(Provided information Opens)

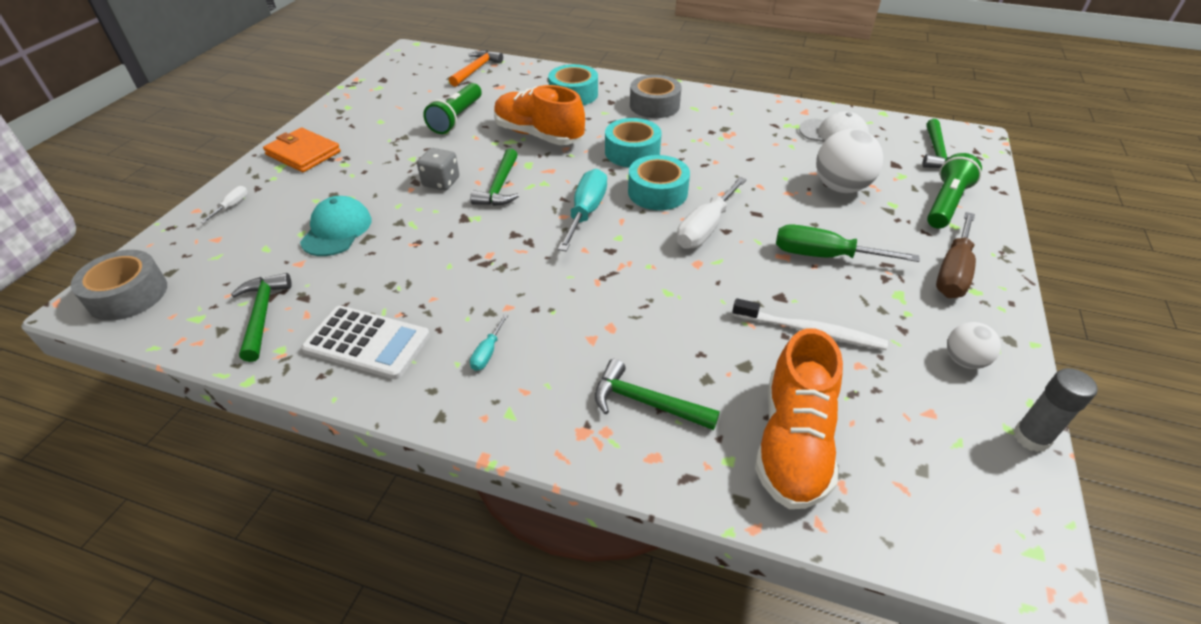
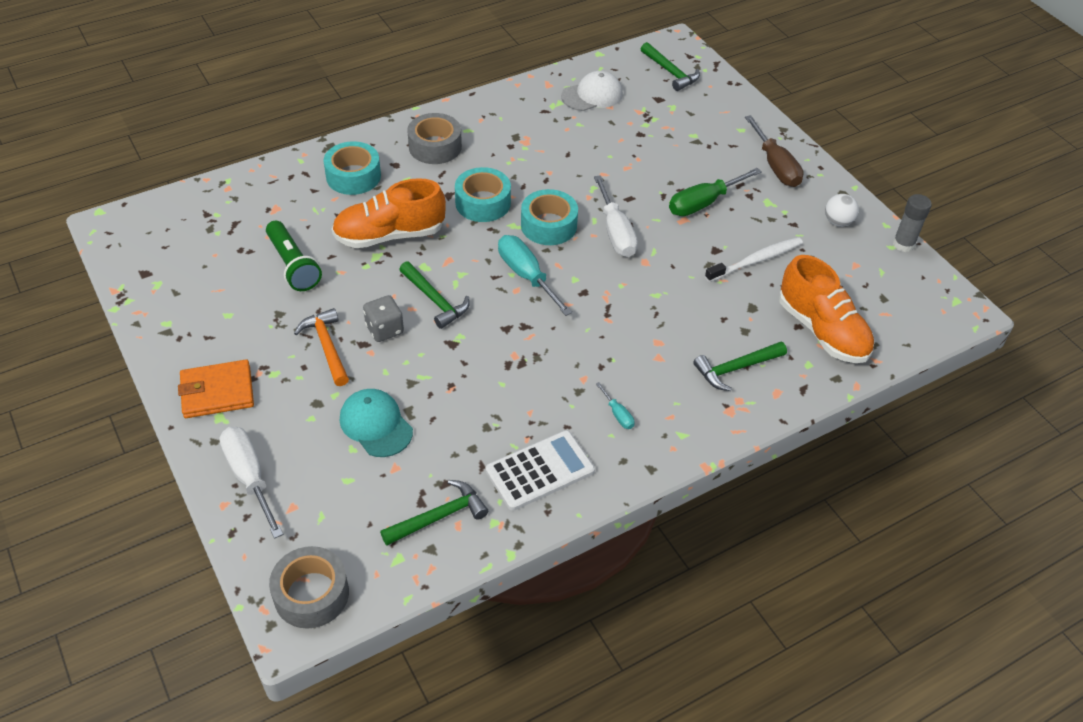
camera: 50 degrees left, 5 degrees up
(232, 206) = (250, 477): white screwdriver -> white screwdriver, size x2.08
(262, 314) = (439, 516): green hammer -> green hammer turned 120 degrees clockwise
(476, 69) = (220, 204): orange hammer -> orange hammer (327, 346)
(840, 187) = (650, 141): white ball -> none
(946, 203) = (719, 114): green flashlight -> none

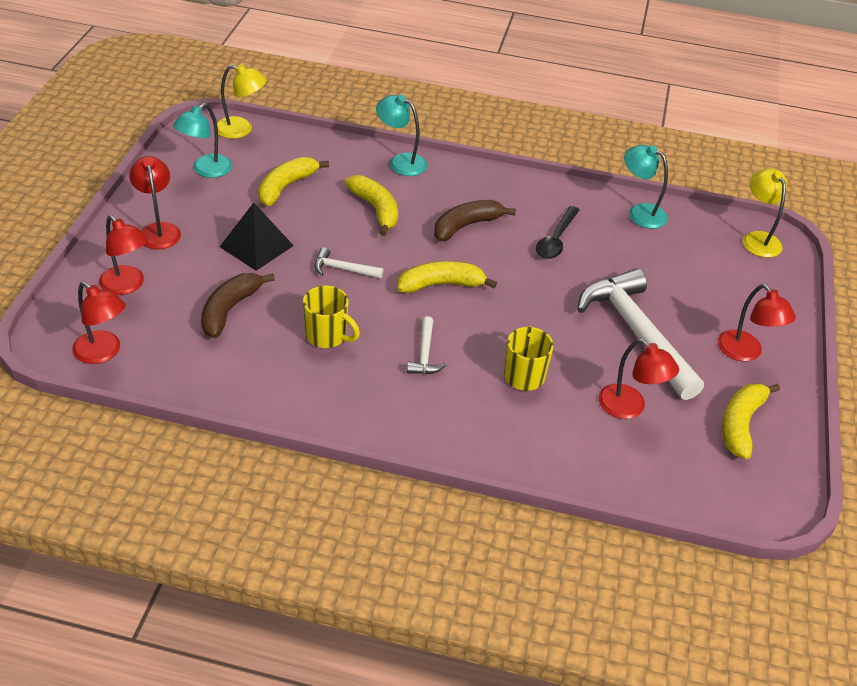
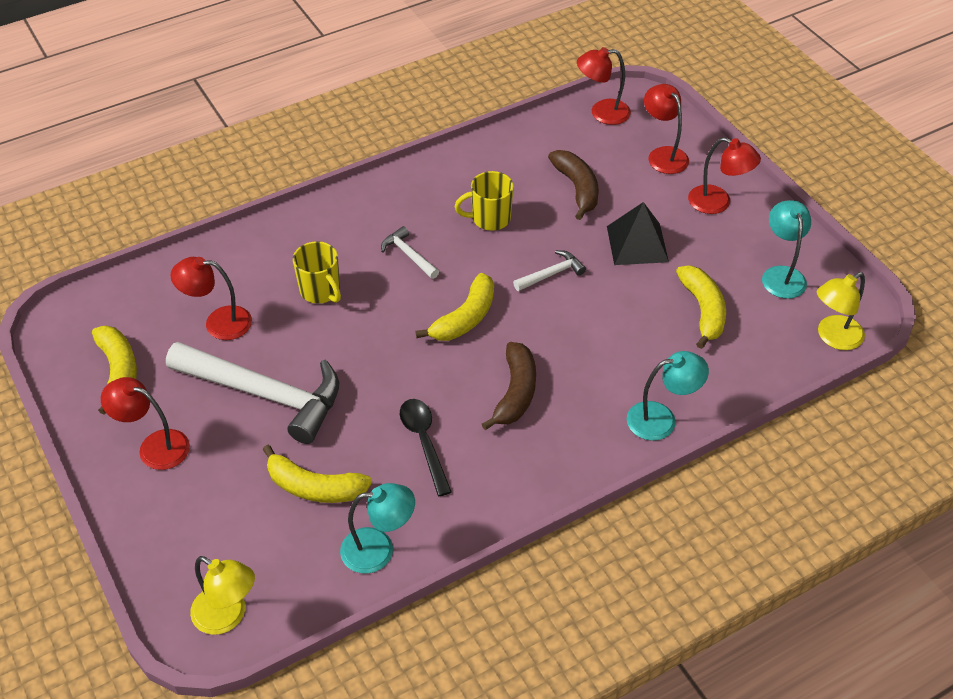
camera: 140 degrees right, 5 degrees up
(127, 286) = (663, 155): red lamp -> red lamp turned 60 degrees clockwise
(376, 209) = (606, 347): yellow banana -> yellow banana (314, 487)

(Provided information Closes)

Task — Only the lines from the line containing "(262, 314) = (439, 516): green" through the last line of the entries above should be reproduced, word for word and without pictures.

Task output —
(262, 314) = (439, 516): green hammer -> green hammer turned 120 degrees clockwise
(476, 69) = (220, 204): orange hammer -> orange hammer (327, 346)
(840, 187) = (650, 141): white ball -> none
(946, 203) = (719, 114): green flashlight -> none

camera: 140 degrees right, 5 degrees up
(127, 286) = (663, 155): red lamp -> red lamp turned 60 degrees clockwise
(376, 209) = (606, 347): yellow banana -> yellow banana (314, 487)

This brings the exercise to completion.